### WHAT THE TASK ASKS
Print, without alteration, the lines that extend from the one holding "purple 1x1 tile [608,385,702,465]" to the final line of the listing below.

### DATA SUPPLIED
________________________

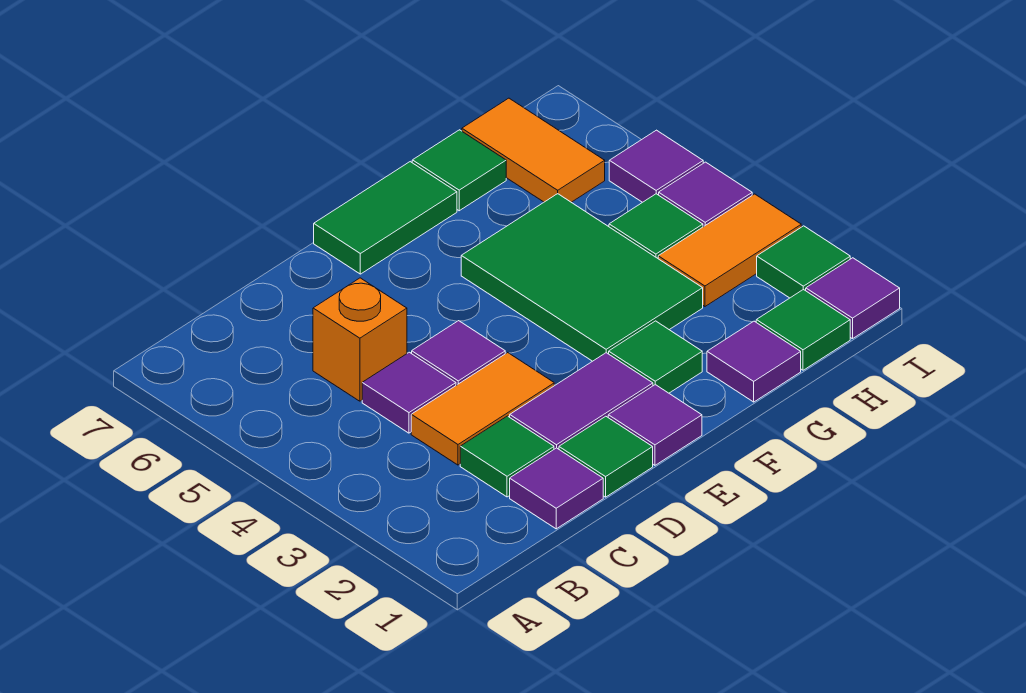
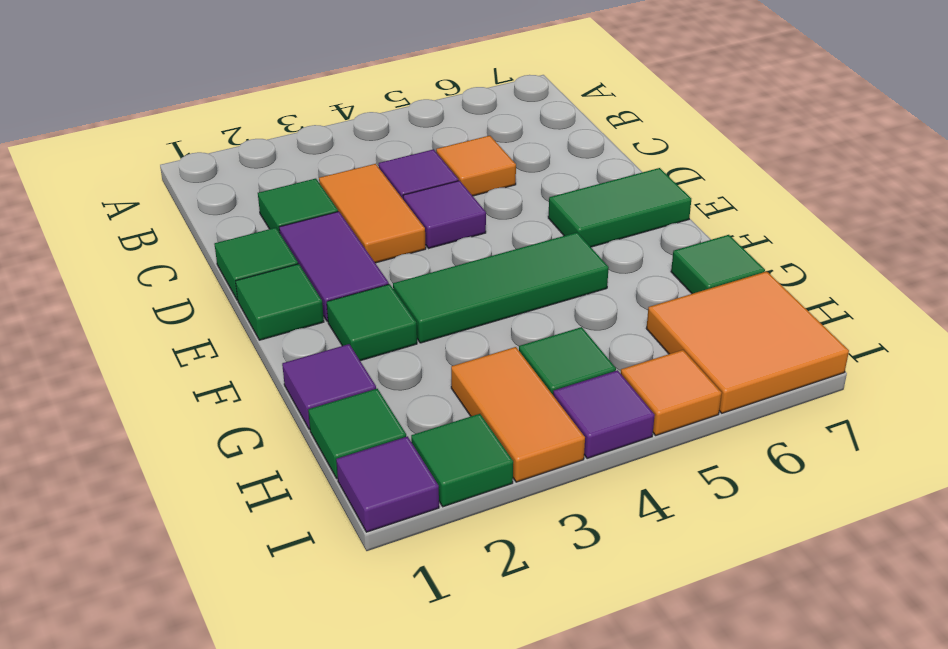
purple 1x1 tile [510,448,603,529] -> none
orange 1x1 brick [313,278,407,401] -> orange 1x1 tile [436,136,516,196]
purple 1x1 tile [608,385,702,465] -> green 1x1 tile [236,264,324,340]
green 1x2 tile [314,162,457,274] -> green 1x2 tile turned to [548,168,691,247]
green 2x3 tile [461,194,703,361] -> green 1x3 tile [393,232,609,343]
orange 1x2 tile [462,98,605,202] -> orange 2x2 tile [646,271,849,413]
purple 1x1 tile [609,130,703,202] -> orange 1x1 tile [621,350,722,435]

________________________

### RESPONSE BELOW
purple 1x1 tile [608,385,702,465] -> green 1x1 tile [236,264,324,340]
green 1x2 tile [314,162,457,274] -> green 1x2 tile turned to [548,168,691,247]
green 2x3 tile [461,194,703,361] -> green 1x3 tile [393,232,609,343]
orange 1x2 tile [462,98,605,202] -> orange 2x2 tile [646,271,849,413]
purple 1x1 tile [609,130,703,202] -> orange 1x1 tile [621,350,722,435]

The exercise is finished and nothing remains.